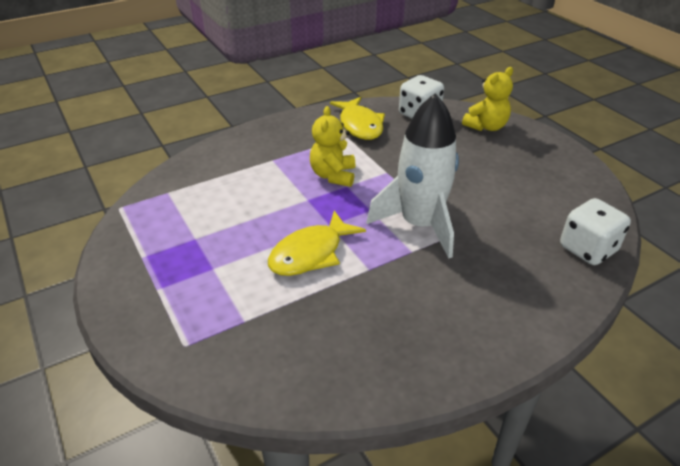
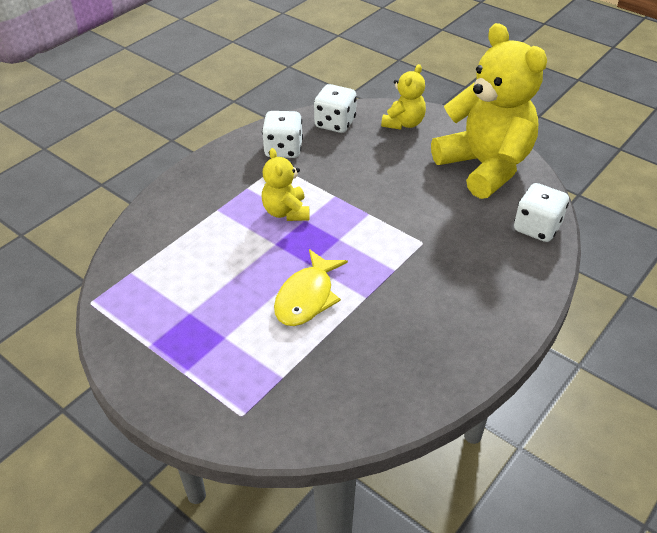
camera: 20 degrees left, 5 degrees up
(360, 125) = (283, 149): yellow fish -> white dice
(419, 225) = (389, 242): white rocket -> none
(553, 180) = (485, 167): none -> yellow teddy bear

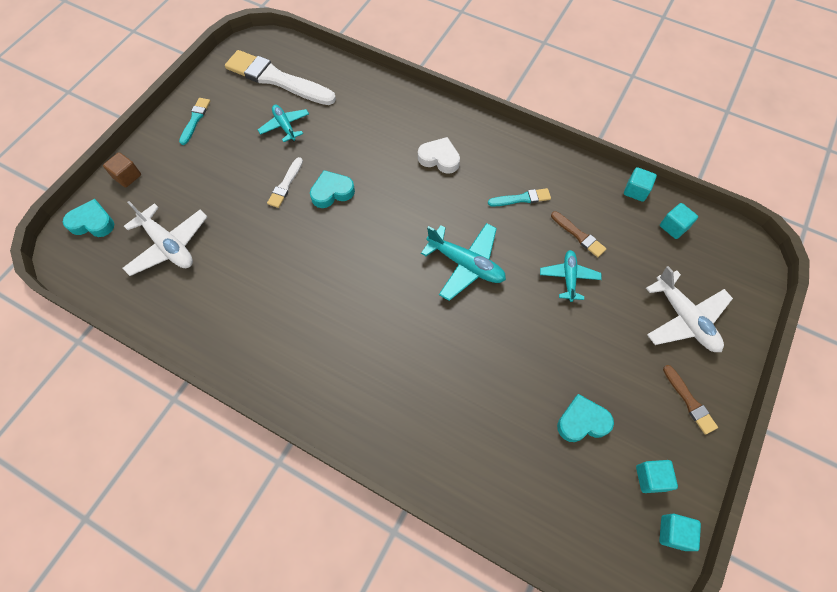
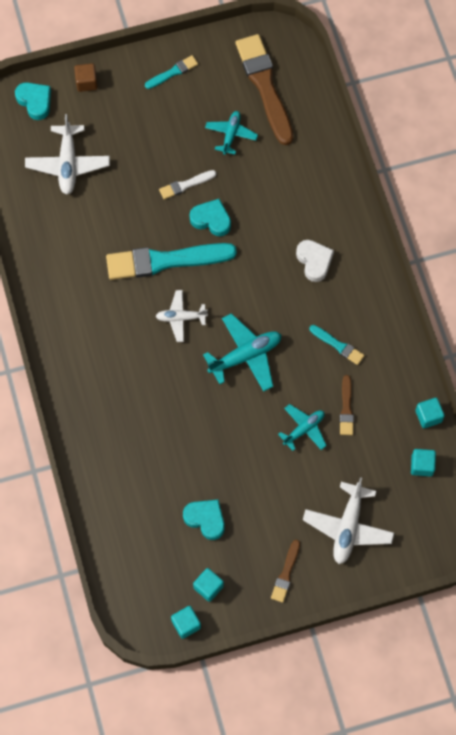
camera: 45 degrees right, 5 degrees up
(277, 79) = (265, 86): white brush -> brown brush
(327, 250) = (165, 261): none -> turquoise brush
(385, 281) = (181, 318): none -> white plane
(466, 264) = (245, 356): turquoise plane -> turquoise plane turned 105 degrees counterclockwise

### TASK DETAILS
Restate word for word the lines from the one holding "(385, 281) = (181, 318): none -> white plane" to the end of the listing, both ends included, and nothing more.

### RESPONSE TO THE TASK
(385, 281) = (181, 318): none -> white plane
(466, 264) = (245, 356): turquoise plane -> turquoise plane turned 105 degrees counterclockwise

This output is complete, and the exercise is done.